_Problem details:_ For this exercise, reproduce the entries below exactly, but only from the line containing "BAT1: 3V (plus W10, minus GND) -> none" through the line containing "L2: none -> 6.8mH (GND, W10)", both included.

_Supplied material:_

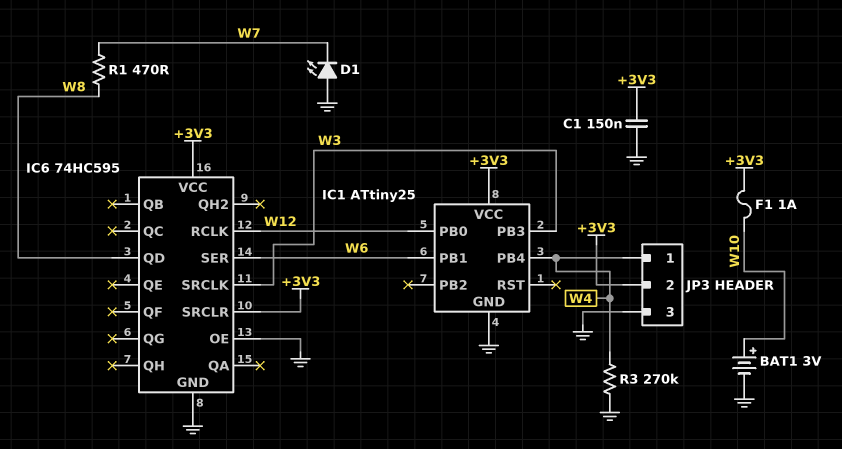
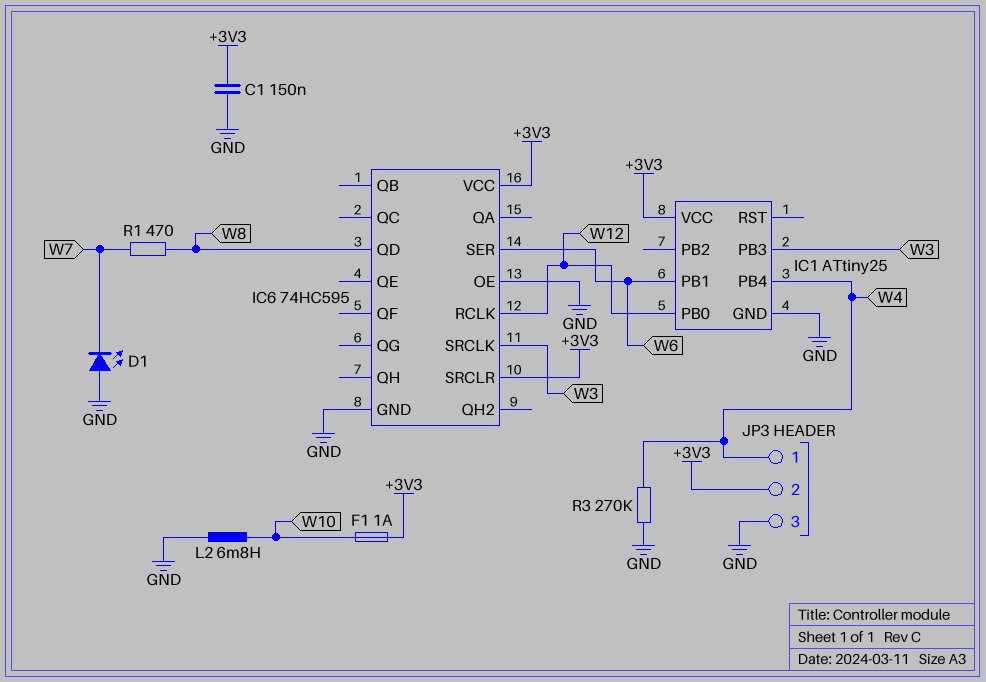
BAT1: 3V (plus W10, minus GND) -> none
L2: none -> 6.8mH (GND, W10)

...

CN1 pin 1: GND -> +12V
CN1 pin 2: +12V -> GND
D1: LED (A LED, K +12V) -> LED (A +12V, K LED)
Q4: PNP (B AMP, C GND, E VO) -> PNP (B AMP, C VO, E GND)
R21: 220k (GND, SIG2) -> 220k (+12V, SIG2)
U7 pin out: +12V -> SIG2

_Written reply:_
BAT1: 3V (plus W10, minus GND) -> none
L2: none -> 6.8mH (GND, W10)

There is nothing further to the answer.